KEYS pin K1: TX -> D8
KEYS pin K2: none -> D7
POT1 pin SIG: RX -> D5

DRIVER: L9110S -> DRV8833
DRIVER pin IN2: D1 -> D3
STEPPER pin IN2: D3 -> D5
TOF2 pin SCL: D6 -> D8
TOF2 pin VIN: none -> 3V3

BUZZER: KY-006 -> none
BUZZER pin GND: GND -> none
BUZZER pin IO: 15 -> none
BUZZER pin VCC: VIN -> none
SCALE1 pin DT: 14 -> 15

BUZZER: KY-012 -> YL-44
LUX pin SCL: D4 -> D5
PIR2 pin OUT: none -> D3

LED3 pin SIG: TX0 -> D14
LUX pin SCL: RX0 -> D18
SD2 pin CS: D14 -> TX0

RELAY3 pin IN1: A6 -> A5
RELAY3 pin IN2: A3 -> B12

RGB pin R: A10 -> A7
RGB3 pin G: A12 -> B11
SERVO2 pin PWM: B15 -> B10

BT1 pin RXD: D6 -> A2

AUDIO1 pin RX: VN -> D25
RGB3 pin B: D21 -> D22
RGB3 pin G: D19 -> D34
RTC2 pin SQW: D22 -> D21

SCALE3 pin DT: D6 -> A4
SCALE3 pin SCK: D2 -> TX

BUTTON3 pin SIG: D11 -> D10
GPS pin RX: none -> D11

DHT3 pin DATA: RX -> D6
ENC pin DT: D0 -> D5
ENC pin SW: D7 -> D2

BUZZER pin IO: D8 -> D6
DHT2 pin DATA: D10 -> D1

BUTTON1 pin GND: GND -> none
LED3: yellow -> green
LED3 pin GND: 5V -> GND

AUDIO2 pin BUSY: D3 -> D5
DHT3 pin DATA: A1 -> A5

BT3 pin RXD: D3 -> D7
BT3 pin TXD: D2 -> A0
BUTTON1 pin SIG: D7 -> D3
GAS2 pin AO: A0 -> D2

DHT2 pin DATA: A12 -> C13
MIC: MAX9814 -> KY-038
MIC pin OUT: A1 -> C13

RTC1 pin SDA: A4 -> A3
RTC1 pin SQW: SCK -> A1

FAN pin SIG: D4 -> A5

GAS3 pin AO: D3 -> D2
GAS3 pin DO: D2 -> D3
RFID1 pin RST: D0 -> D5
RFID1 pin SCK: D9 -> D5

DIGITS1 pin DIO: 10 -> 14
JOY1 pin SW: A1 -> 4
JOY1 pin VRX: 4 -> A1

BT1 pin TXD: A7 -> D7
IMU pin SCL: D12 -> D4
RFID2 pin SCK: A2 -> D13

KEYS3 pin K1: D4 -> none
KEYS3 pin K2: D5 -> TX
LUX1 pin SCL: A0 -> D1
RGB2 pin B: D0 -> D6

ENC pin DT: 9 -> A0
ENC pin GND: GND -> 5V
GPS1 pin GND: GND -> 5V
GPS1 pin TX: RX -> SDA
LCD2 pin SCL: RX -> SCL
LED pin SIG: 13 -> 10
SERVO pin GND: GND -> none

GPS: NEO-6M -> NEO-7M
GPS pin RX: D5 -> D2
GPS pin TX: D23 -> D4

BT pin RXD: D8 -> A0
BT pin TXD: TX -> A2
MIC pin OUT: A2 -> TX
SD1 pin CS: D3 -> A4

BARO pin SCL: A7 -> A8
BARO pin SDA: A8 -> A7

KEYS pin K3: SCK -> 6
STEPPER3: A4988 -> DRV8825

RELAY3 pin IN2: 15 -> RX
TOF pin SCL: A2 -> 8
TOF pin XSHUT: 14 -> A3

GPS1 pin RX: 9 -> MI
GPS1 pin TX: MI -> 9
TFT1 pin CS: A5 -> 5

Problem description:
Output each line exactly, from the first line of the data down to the line that contains "LED3 pin GND: 5V -> GND", both included.

Answer to this problem:
KEYS pin K1: TX -> D8
KEYS pin K2: none -> D7
POT1 pin SIG: RX -> D5

DRIVER: L9110S -> DRV8833
DRIVER pin IN2: D1 -> D3
STEPPER pin IN2: D3 -> D5
TOF2 pin SCL: D6 -> D8
TOF2 pin VIN: none -> 3V3

BUZZER: KY-006 -> none
BUZZER pin GND: GND -> none
BUZZER pin IO: 15 -> none
BUZZER pin VCC: VIN -> none
SCALE1 pin DT: 14 -> 15

BUZZER: KY-012 -> YL-44
LUX pin SCL: D4 -> D5
PIR2 pin OUT: none -> D3

LED3 pin SIG: TX0 -> D14
LUX pin SCL: RX0 -> D18
SD2 pin CS: D14 -> TX0

RELAY3 pin IN1: A6 -> A5
RELAY3 pin IN2: A3 -> B12

RGB pin R: A10 -> A7
RGB3 pin G: A12 -> B11
SERVO2 pin PWM: B15 -> B10

BT1 pin RXD: D6 -> A2

AUDIO1 pin RX: VN -> D25
RGB3 pin B: D21 -> D22
RGB3 pin G: D19 -> D34
RTC2 pin SQW: D22 -> D21

SCALE3 pin DT: D6 -> A4
SCALE3 pin SCK: D2 -> TX

BUTTON3 pin SIG: D11 -> D10
GPS pin RX: none -> D11

DHT3 pin DATA: RX -> D6
ENC pin DT: D0 -> D5
ENC pin SW: D7 -> D2

BUZZER pin IO: D8 -> D6
DHT2 pin DATA: D10 -> D1

BUTTON1 pin GND: GND -> none
LED3: yellow -> green
LED3 pin GND: 5V -> GND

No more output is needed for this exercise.